- **DATA FOR THIS TASK**
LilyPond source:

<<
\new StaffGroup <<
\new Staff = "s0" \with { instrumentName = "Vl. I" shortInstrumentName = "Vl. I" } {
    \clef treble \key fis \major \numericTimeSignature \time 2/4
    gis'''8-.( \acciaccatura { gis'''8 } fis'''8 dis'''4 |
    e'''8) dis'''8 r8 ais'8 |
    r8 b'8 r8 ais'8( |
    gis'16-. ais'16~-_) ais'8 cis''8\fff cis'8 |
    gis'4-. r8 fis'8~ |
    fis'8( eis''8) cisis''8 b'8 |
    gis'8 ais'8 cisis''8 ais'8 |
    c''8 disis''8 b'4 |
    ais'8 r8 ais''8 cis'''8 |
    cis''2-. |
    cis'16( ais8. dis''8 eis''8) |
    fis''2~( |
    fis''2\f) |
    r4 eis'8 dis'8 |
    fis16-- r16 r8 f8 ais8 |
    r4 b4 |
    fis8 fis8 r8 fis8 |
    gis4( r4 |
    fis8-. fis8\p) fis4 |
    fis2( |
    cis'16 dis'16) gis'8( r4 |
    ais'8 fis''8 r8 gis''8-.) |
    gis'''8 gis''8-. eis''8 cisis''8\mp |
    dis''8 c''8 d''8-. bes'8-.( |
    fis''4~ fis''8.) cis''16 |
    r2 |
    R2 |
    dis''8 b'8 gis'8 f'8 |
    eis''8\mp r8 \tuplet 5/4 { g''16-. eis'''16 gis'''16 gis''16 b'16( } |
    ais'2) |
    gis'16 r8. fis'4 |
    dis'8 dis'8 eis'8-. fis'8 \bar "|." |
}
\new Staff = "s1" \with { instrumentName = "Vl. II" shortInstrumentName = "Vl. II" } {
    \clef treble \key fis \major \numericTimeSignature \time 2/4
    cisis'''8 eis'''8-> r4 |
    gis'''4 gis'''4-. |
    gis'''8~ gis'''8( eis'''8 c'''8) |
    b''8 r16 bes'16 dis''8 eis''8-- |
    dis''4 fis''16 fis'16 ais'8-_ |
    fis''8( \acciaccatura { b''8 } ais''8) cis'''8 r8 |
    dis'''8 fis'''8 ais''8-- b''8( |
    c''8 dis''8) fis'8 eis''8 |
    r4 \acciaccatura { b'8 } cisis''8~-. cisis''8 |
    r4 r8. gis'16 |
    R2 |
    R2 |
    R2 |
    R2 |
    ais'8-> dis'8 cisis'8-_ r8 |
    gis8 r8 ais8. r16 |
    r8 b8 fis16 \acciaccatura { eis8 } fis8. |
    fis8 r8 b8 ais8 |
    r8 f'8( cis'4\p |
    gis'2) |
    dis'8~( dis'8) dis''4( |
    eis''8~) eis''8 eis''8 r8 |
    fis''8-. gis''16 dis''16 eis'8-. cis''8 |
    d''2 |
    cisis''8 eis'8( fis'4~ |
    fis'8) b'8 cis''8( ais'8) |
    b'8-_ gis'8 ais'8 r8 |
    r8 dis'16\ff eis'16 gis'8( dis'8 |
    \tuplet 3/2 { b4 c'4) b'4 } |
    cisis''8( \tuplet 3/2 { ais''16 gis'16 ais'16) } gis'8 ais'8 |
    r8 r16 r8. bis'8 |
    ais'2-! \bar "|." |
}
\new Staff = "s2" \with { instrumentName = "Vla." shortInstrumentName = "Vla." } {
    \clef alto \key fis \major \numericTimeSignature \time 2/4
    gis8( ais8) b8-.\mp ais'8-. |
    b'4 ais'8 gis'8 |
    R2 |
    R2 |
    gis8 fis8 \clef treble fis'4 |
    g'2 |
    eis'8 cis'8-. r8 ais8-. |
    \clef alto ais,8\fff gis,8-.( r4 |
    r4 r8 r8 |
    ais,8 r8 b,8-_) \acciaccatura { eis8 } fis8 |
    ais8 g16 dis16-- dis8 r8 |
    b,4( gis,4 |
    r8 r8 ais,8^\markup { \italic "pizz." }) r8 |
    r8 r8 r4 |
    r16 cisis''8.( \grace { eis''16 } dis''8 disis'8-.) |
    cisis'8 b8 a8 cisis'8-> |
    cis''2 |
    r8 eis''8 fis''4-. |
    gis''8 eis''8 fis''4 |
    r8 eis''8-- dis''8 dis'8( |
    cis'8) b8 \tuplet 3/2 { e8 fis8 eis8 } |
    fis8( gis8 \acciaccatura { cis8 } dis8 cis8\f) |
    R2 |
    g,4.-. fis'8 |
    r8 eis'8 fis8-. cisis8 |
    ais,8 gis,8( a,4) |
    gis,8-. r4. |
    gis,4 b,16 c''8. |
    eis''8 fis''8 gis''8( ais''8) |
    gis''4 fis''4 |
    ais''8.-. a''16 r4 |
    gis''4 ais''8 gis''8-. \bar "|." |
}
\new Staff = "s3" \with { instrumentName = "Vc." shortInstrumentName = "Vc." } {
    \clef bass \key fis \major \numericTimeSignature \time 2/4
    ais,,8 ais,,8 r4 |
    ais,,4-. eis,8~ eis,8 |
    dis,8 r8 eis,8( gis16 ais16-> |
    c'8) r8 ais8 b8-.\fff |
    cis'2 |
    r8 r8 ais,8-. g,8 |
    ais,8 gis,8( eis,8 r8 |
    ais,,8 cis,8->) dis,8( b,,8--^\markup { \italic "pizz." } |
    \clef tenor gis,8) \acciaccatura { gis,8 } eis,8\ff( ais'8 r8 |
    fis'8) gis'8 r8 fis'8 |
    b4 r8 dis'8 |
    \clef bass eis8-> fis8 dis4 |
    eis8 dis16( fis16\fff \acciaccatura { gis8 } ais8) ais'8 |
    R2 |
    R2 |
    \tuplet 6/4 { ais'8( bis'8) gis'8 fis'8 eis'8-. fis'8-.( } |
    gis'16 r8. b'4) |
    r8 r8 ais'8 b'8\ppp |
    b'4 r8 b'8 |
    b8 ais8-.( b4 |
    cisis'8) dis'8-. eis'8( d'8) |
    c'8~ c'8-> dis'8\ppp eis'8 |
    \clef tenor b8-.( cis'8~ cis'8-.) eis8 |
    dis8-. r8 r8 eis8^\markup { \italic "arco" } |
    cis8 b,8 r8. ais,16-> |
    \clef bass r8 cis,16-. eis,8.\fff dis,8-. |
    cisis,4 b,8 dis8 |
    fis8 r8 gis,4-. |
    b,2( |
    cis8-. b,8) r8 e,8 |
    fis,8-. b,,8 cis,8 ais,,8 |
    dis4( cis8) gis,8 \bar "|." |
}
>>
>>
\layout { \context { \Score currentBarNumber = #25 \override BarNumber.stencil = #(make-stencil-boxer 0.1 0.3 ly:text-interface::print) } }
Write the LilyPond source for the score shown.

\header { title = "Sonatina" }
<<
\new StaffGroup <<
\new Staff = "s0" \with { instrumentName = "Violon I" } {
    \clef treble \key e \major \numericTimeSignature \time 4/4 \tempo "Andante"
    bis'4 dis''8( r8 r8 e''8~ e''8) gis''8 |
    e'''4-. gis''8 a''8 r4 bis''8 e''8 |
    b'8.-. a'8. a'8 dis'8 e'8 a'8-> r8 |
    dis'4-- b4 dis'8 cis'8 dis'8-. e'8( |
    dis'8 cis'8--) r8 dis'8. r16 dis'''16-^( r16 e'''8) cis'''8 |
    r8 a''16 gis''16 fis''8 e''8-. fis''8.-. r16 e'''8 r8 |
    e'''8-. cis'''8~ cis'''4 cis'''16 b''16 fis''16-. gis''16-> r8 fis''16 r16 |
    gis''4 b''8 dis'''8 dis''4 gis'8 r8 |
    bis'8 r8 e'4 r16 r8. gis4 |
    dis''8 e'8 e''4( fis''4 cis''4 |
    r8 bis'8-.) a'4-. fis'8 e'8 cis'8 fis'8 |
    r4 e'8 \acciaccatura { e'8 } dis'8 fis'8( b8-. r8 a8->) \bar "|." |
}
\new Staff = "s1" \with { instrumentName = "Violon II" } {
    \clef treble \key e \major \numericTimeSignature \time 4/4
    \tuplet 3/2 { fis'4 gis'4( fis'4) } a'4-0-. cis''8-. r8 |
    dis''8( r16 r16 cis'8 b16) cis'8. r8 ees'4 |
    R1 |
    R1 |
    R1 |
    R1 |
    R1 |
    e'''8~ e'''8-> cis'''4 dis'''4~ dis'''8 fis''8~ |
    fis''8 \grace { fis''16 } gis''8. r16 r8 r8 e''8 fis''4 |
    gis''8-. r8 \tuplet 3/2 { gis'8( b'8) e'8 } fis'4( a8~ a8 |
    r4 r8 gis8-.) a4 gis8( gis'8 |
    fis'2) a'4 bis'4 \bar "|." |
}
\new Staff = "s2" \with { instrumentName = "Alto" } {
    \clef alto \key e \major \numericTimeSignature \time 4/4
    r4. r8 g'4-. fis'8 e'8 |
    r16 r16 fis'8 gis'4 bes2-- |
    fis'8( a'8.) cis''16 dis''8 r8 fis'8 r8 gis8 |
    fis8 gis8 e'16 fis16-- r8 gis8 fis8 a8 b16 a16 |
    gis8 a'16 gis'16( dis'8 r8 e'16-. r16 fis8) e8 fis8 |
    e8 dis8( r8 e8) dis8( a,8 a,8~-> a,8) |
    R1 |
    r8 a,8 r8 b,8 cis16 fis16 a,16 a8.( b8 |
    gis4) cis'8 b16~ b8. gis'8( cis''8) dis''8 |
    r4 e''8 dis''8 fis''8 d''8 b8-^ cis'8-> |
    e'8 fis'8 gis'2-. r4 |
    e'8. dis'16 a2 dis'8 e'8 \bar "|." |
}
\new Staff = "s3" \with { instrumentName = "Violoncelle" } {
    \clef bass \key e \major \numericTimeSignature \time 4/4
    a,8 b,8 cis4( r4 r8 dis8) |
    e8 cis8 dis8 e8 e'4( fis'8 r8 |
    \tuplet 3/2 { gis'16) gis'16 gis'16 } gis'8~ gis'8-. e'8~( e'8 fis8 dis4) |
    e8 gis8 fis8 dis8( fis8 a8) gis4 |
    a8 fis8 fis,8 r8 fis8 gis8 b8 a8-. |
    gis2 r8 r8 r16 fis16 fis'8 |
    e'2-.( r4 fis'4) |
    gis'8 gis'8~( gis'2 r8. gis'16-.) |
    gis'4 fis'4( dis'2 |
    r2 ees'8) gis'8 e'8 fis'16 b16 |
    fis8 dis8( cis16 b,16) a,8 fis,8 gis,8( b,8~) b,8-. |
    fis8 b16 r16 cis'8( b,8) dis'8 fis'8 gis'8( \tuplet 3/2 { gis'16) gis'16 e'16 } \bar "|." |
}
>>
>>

- **REQUEST**
Count the lines in the data above that contain the string "disis", with case counting. Give only the number.

- **RESPONSE TO THIS TASK**
2